Activity
From the line that includes "IC2 pin PB0: SENS -> CS" to the last line of the data, quote each line precisely; both boundary lines belong in the answer.

[Itemized modification records]
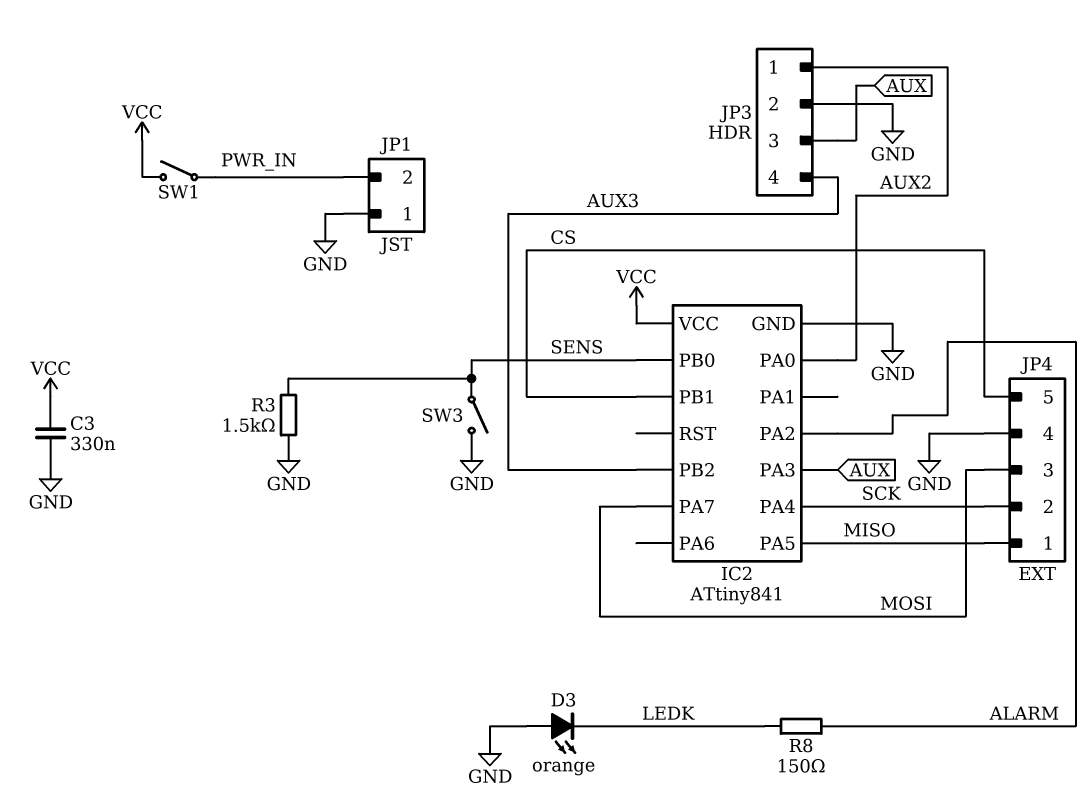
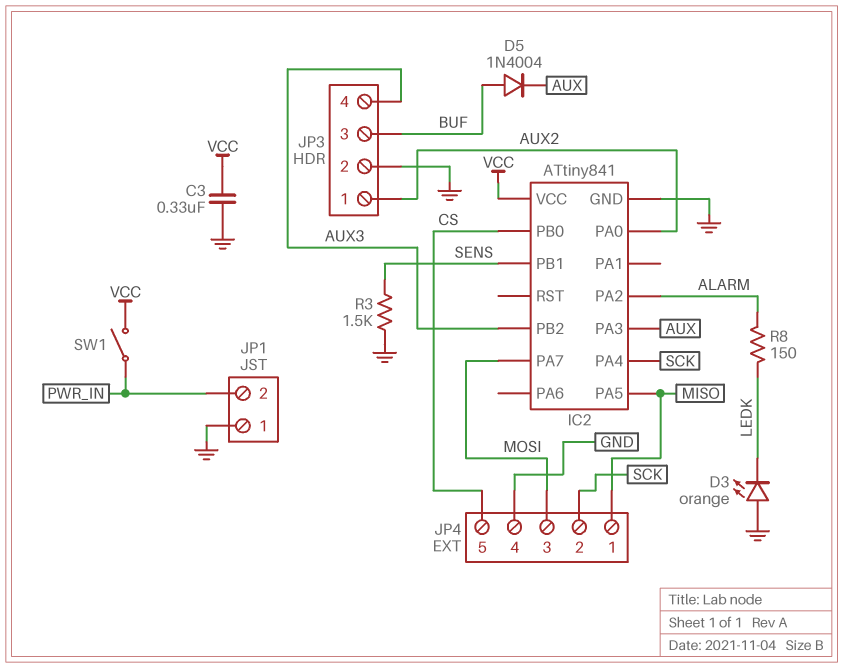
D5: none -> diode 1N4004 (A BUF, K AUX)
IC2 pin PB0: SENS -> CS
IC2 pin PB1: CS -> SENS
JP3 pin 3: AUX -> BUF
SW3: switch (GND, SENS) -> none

Finished exercise
IC2 pin PB0: SENS -> CS
IC2 pin PB1: CS -> SENS
JP3 pin 3: AUX -> BUF
SW3: switch (GND, SENS) -> none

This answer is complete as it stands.